◆ Data for analysis
• • • •
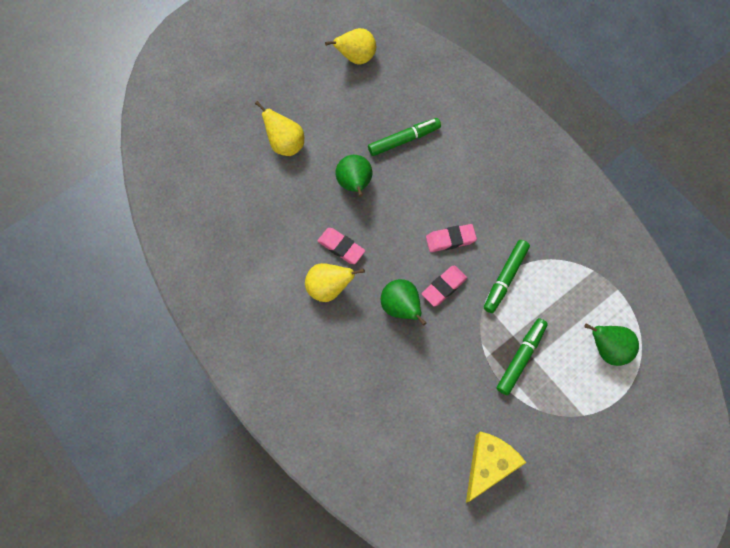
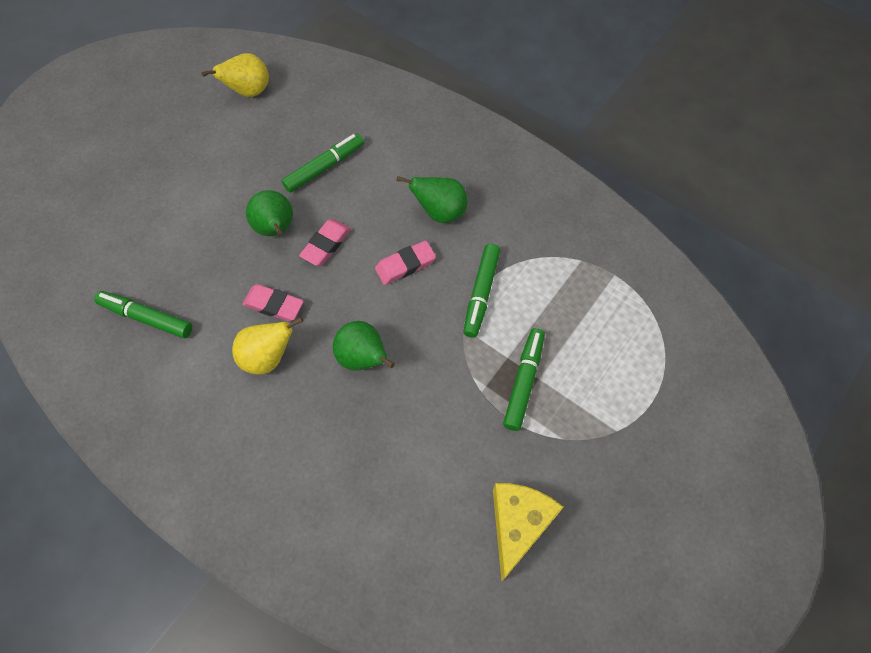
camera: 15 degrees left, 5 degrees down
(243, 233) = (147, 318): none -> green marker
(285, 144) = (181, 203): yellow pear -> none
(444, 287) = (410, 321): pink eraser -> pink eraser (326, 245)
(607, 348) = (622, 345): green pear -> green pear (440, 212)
• • • •
◆ Exercise instructions
Every line that includes "pear" must be copied from the material above.

◆ Answer to this task
(285, 144) = (181, 203): yellow pear -> none
(607, 348) = (622, 345): green pear -> green pear (440, 212)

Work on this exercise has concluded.